- **DIRECTIONS FOR THIS TASK**
Copy out all lines of the listing below that hold "blue".

──────── THE INPUT ────────

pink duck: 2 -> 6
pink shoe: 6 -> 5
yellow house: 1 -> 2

────────
──────── THE INPUT ────────

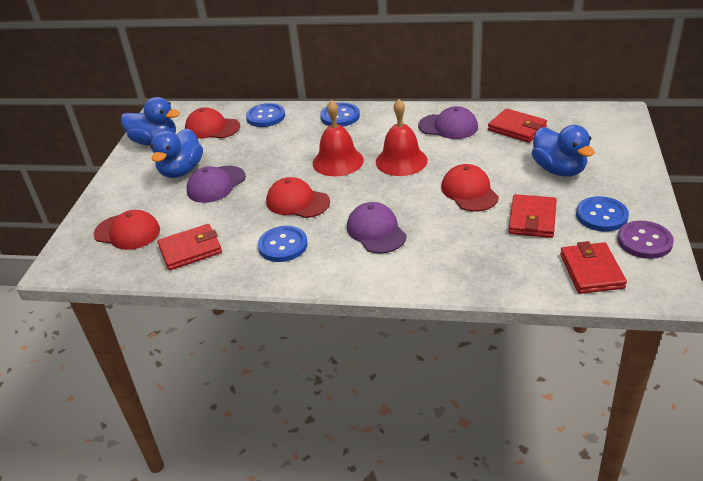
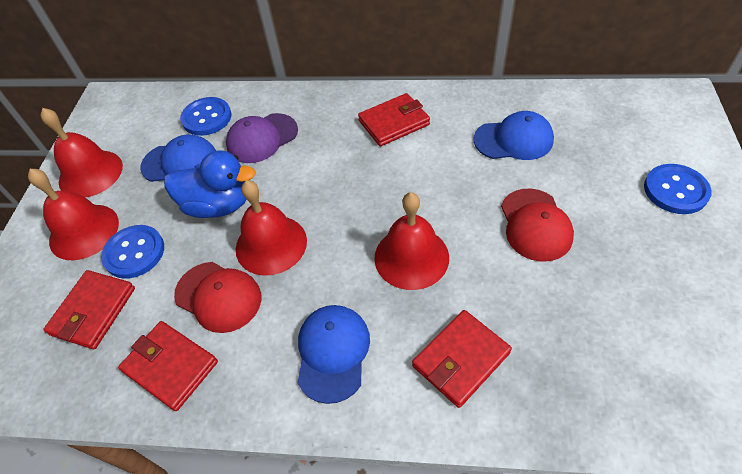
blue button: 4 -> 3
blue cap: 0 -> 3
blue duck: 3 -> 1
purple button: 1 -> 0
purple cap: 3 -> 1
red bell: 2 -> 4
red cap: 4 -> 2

────────
──────── THE INPUT ────────

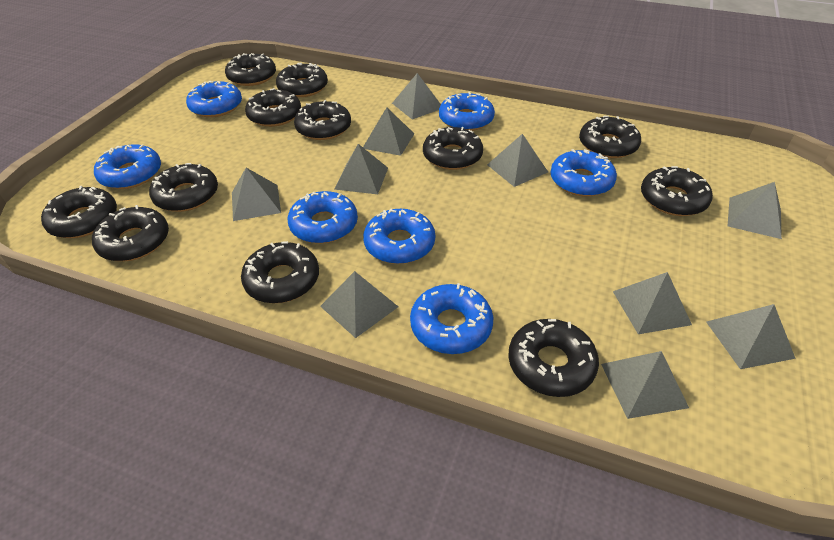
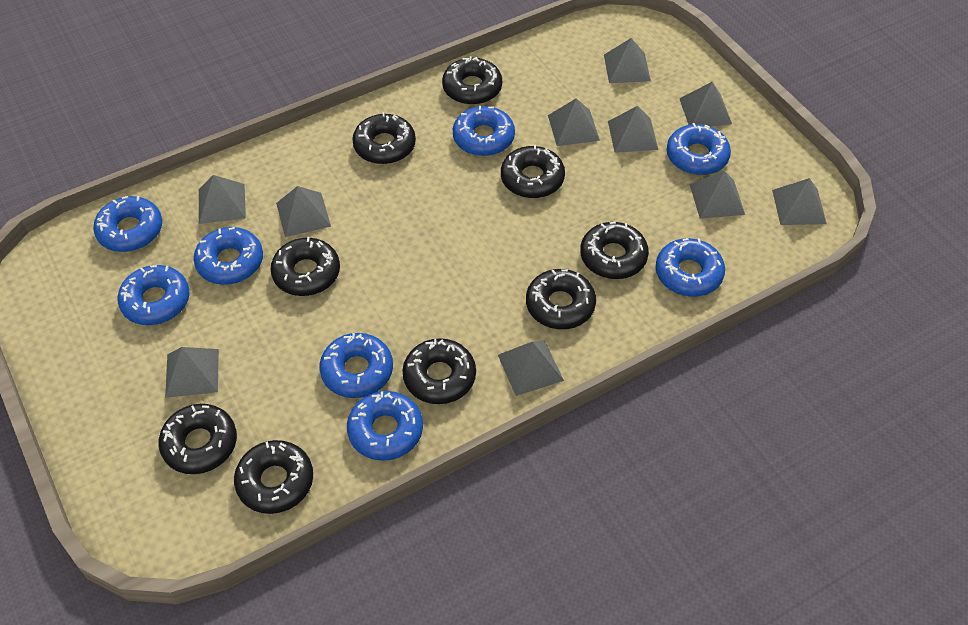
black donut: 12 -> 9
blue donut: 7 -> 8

────────

- **TASK OUTPUT**
blue button: 4 -> 3
blue cap: 0 -> 3
blue duck: 3 -> 1
blue donut: 7 -> 8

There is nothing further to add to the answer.